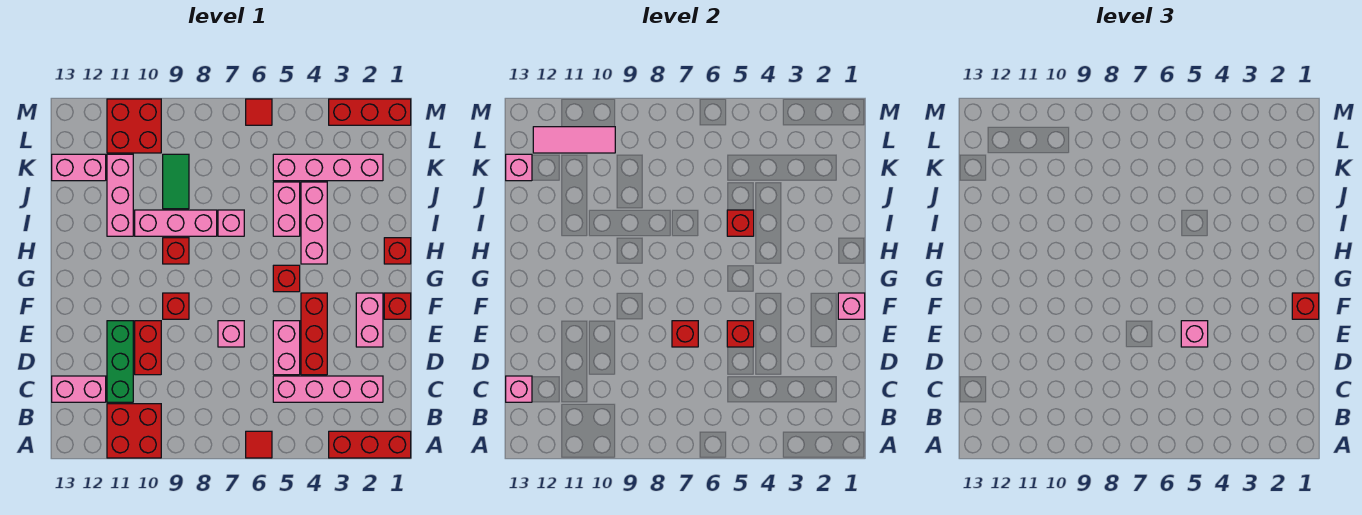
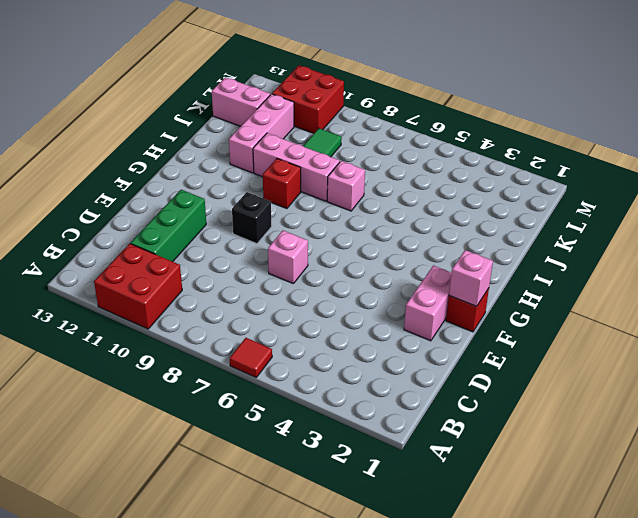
black brick F9 level 1 -> red brick F9 level 1
none -> red brick A1:A3 level 1
none -> pink brick C2:C5 level 1
none -> pink brick C12:C13 level 1
none -> red brick D4:F4 level 1

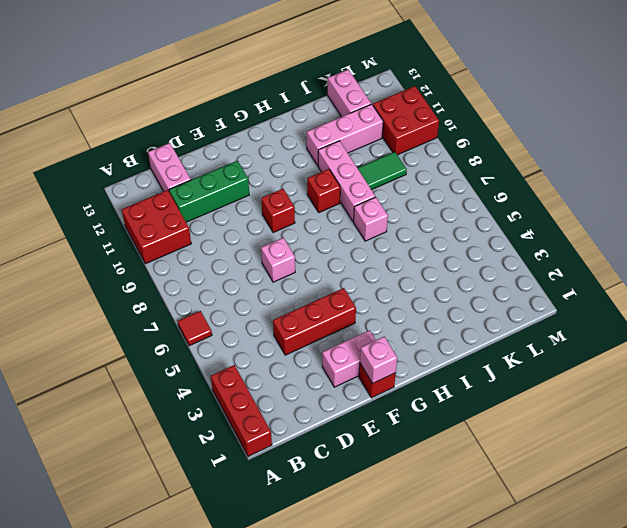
none -> pink brick C2:C5 level 1
none -> pink brick D5:E5 level 1
none -> red brick D10:E10 level 1
none -> red brick G5 level 1

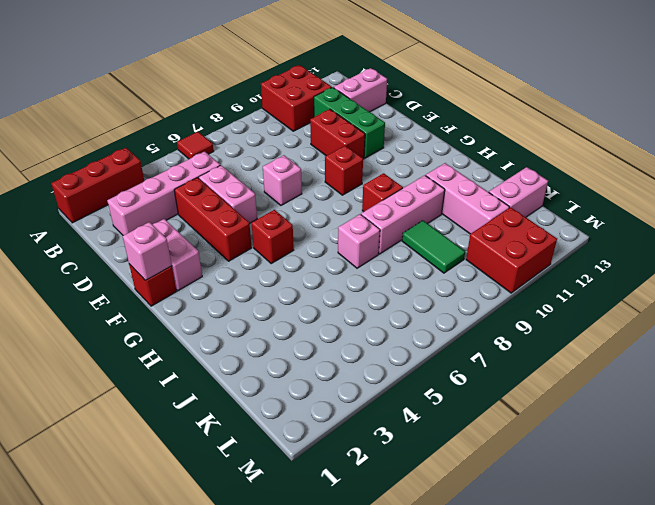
none -> red brick H1 level 1
none -> pink brick H4:J4 level 1
none -> pink brick I5:J5 level 1
none -> pink brick K2:K5 level 1

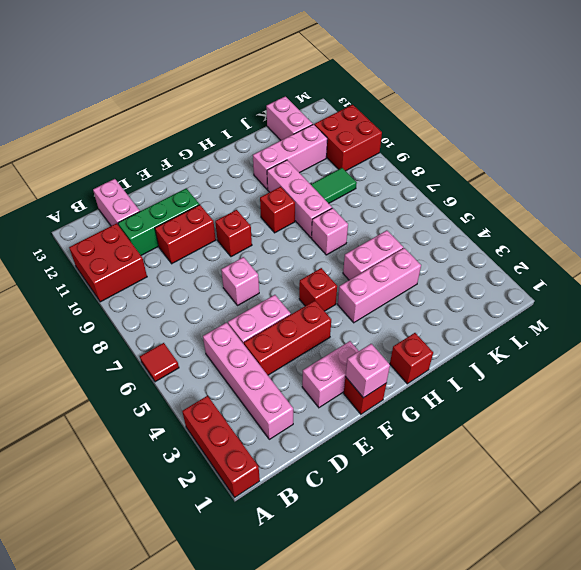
none -> pink brick K2:K5 level 1
none -> red brick M1:M3 level 1
none -> red tile M6 level 1
none -> pink brick C13 level 2

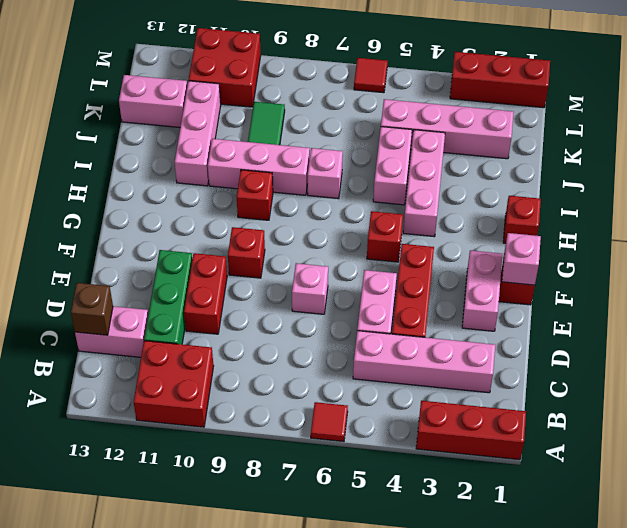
brown brick C13 level 2 -> pink brick C13 level 2
none -> red brick E5 level 2
none -> red brick E7 level 2
none -> red brick I5 level 2
none -> pink brick K13 level 2

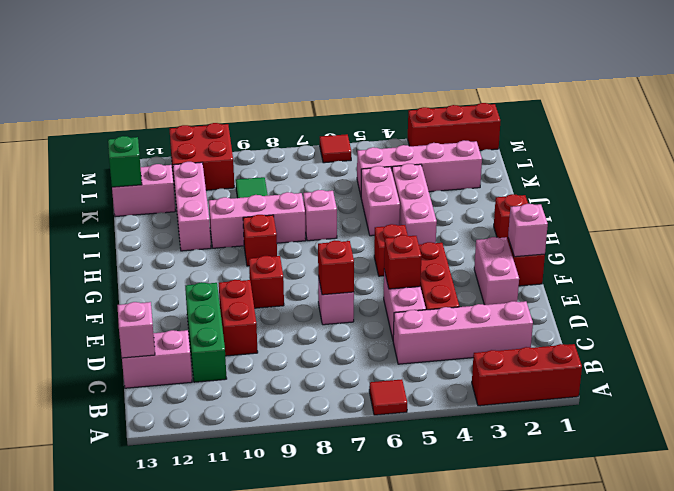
green brick K13 level 2 -> pink brick K13 level 2
none -> red brick A10:B11 level 1
none -> red brick I5 level 2
none -> pink tile L10:L12 level 2
none -> pink brick E5 level 3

What to produce: The copy should hold, exactly, the lines from the one containing "none -> red brick H1 level 1" to the final line of the listing above, with both ends present and no pictures.

Exercise answer:
none -> red brick H1 level 1
none -> pink brick H4:J4 level 1
none -> pink brick I5:J5 level 1
none -> pink brick K2:K5 level 1

none -> pink brick K2:K5 level 1
none -> red brick M1:M3 level 1
none -> red tile M6 level 1
none -> pink brick C13 level 2

brown brick C13 level 2 -> pink brick C13 level 2
none -> red brick E5 level 2
none -> red brick E7 level 2
none -> red brick I5 level 2
none -> pink brick K13 level 2

green brick K13 level 2 -> pink brick K13 level 2
none -> red brick A10:B11 level 1
none -> red brick I5 level 2
none -> pink tile L10:L12 level 2
none -> pink brick E5 level 3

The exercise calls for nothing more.